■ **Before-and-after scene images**

□ □ □

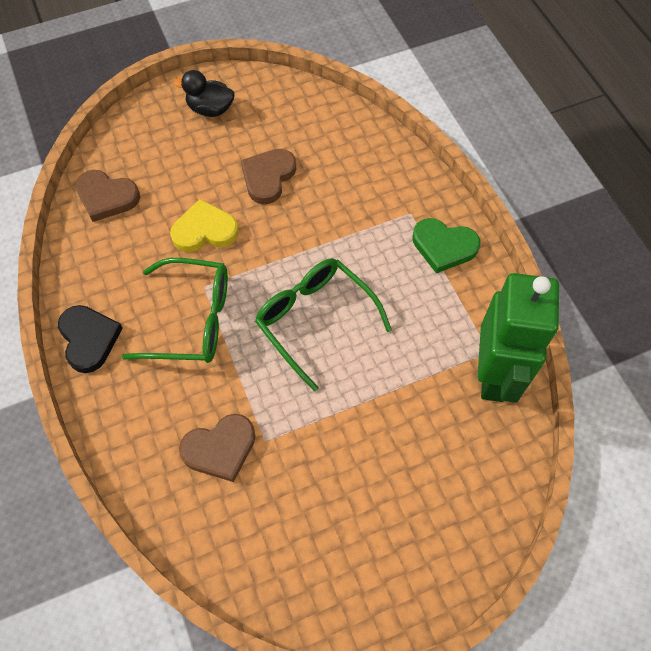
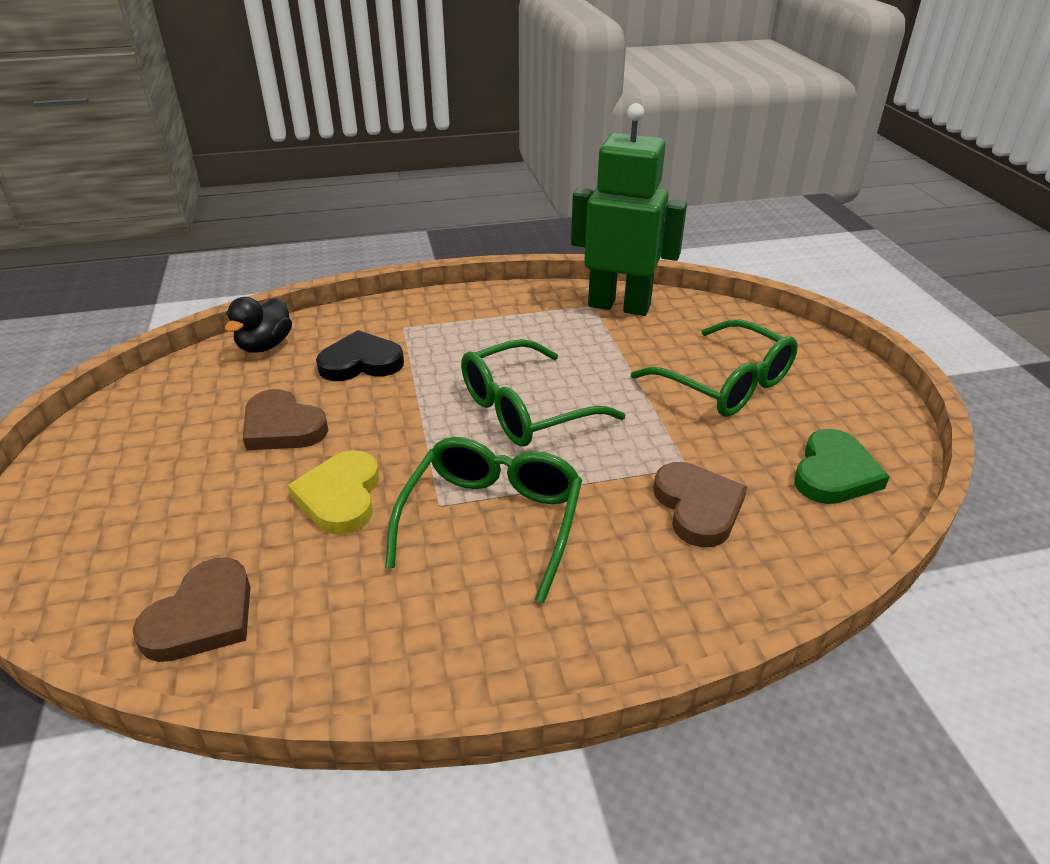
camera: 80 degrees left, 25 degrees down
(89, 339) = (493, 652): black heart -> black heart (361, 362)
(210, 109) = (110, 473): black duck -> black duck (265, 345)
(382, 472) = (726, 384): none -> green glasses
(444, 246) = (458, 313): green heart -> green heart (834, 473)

□ □ □

■ **Task to carry out**
Scan the lines above for "heart", then copy every one that has it.

■ **Answer to this problem**
(89, 339) = (493, 652): black heart -> black heart (361, 362)
(444, 246) = (458, 313): green heart -> green heart (834, 473)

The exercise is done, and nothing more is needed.